===== Data to examine

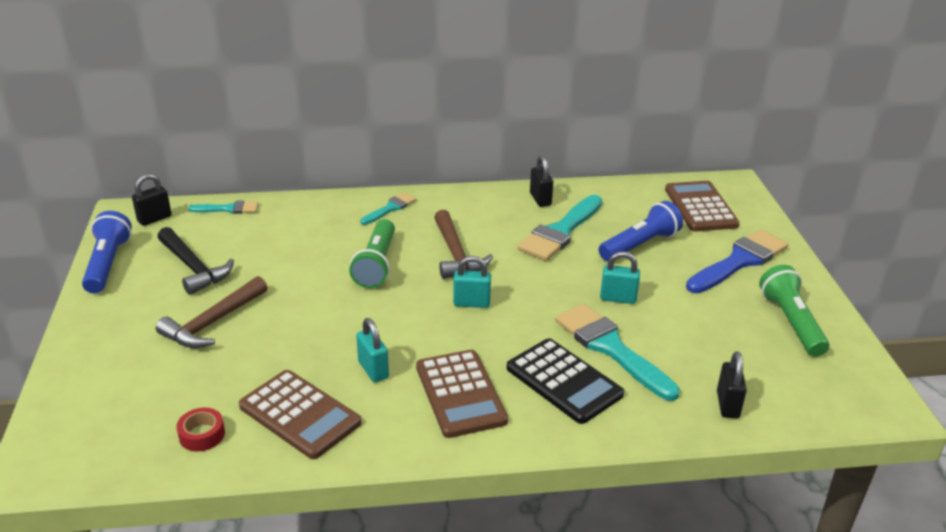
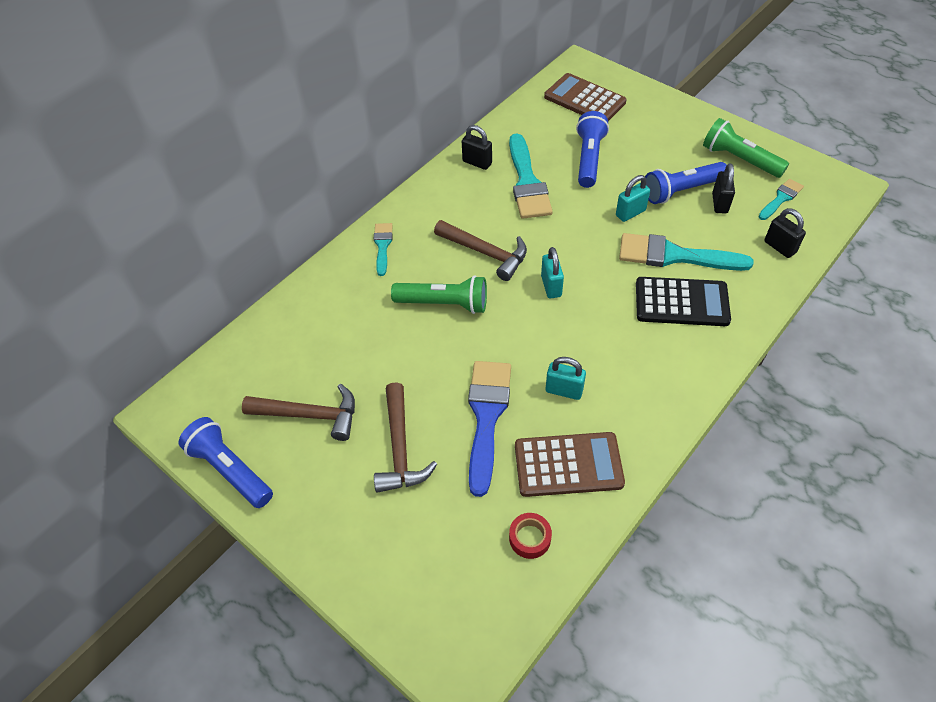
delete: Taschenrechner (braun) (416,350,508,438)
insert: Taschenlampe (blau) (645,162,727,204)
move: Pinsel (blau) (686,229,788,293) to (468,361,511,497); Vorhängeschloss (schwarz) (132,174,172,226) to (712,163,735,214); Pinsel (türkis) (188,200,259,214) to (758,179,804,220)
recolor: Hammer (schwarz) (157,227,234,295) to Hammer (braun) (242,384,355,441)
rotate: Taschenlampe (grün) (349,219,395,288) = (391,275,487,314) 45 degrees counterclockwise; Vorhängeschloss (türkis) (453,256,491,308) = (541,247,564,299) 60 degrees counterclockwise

==========

Brief: Write the listing above out again word for word, excluding all images.

Response to this task:
delete: Taschenrechner (braun) (416,350,508,438)
insert: Taschenlampe (blau) (645,162,727,204)
move: Pinsel (blau) (686,229,788,293) to (468,361,511,497); Vorhängeschloss (schwarz) (132,174,172,226) to (712,163,735,214); Pinsel (türkis) (188,200,259,214) to (758,179,804,220)
recolor: Hammer (schwarz) (157,227,234,295) to Hammer (braun) (242,384,355,441)
rotate: Taschenlampe (grün) (349,219,395,288) = (391,275,487,314) 45 degrees counterclockwise; Vorhängeschloss (türkis) (453,256,491,308) = (541,247,564,299) 60 degrees counterclockwise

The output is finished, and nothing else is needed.